WHAT YOU WILL DO
The lines you return must be all those in the data that hold the string "yellow".

TASK DATA

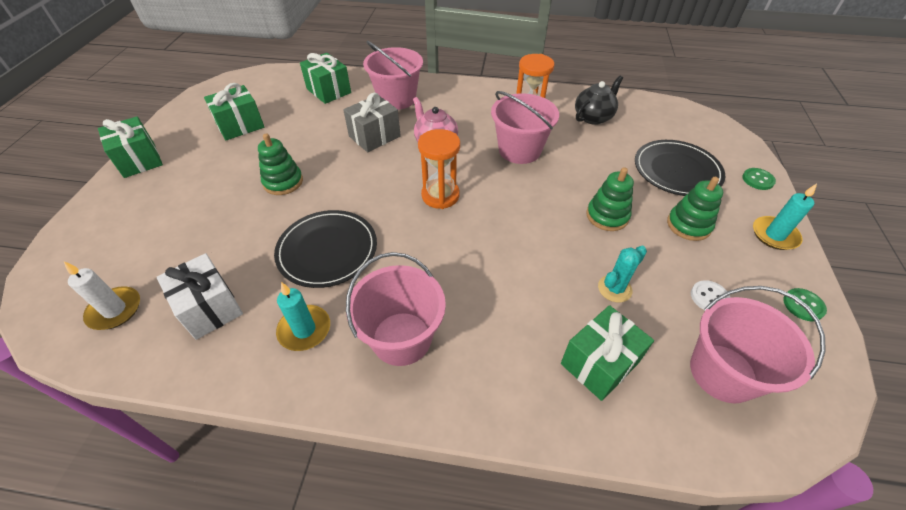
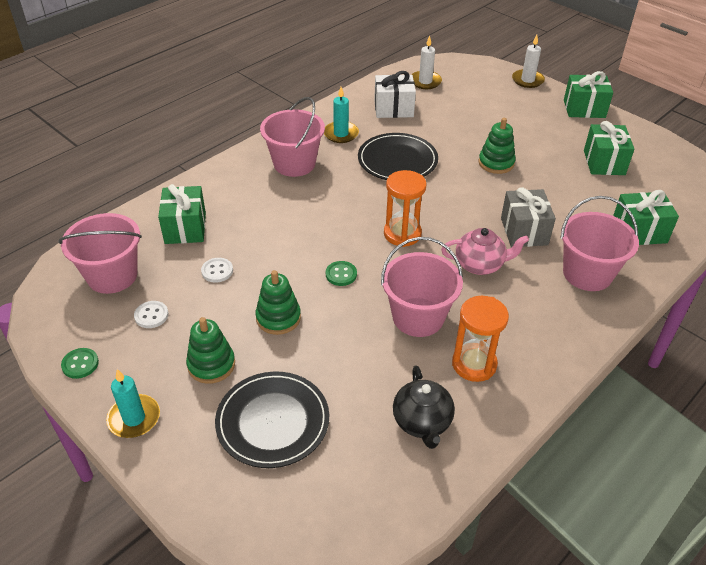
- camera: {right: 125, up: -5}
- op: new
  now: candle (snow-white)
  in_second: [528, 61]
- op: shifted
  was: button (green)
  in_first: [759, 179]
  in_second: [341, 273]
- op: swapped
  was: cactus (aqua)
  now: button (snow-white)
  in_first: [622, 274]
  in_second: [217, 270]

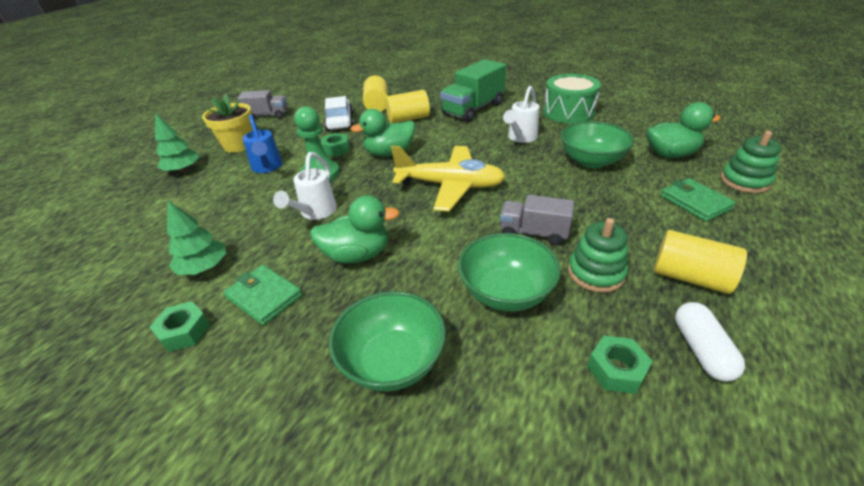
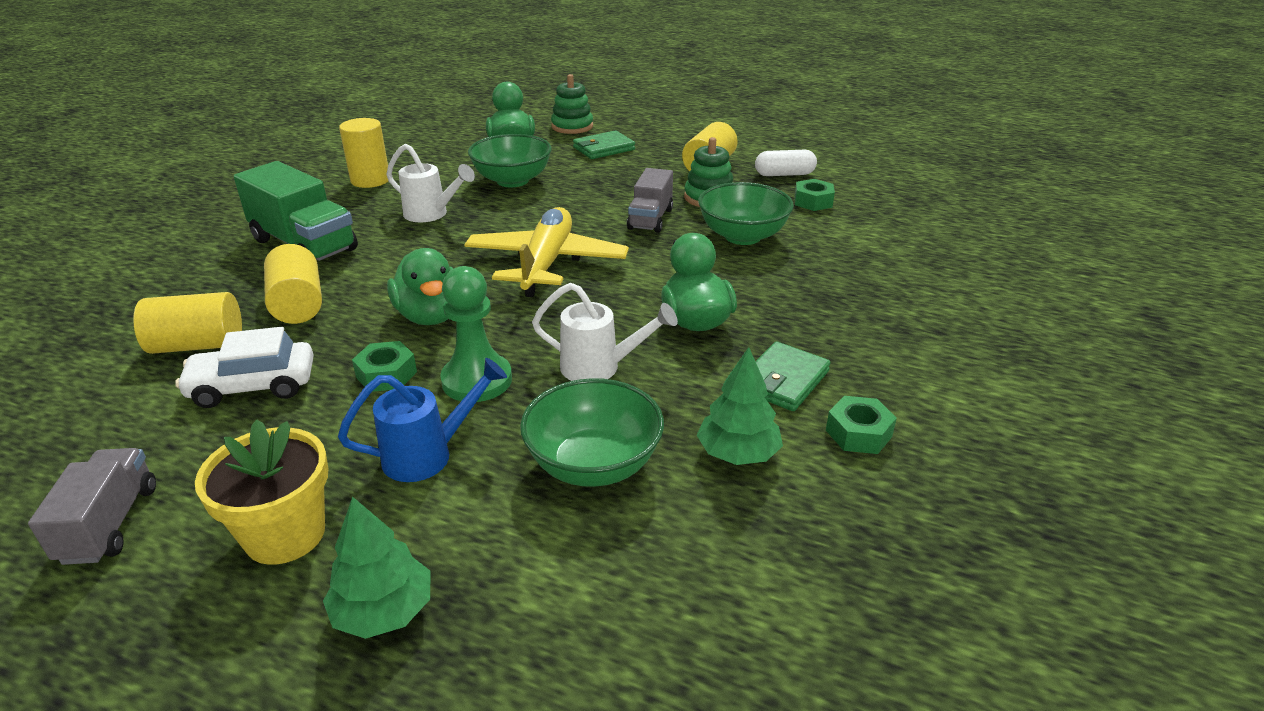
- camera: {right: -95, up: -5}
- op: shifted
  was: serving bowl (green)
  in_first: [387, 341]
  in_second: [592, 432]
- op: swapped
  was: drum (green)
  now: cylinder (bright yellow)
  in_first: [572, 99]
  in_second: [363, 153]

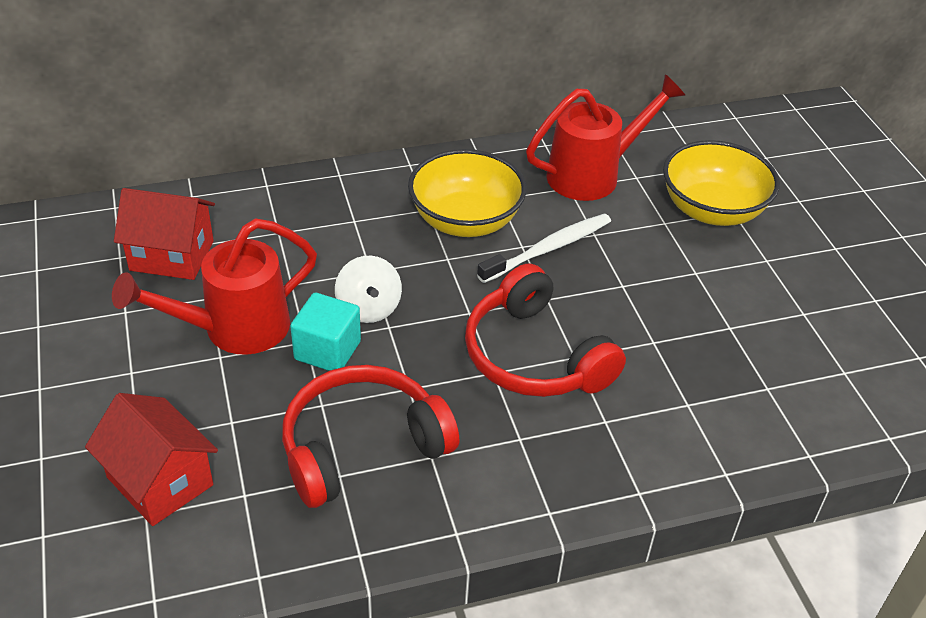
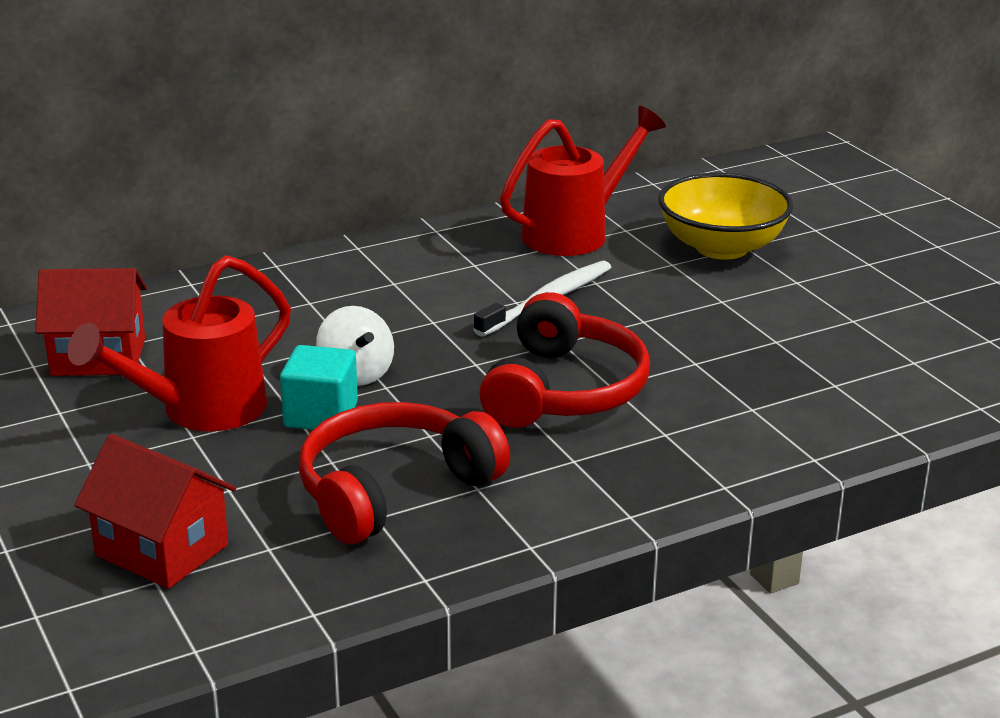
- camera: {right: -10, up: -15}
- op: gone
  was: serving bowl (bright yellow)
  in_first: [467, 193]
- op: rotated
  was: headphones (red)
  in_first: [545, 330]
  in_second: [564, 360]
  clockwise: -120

SOLUTION
  now: cylinder (bright yellow)
  was: serving bowl (bright yellow)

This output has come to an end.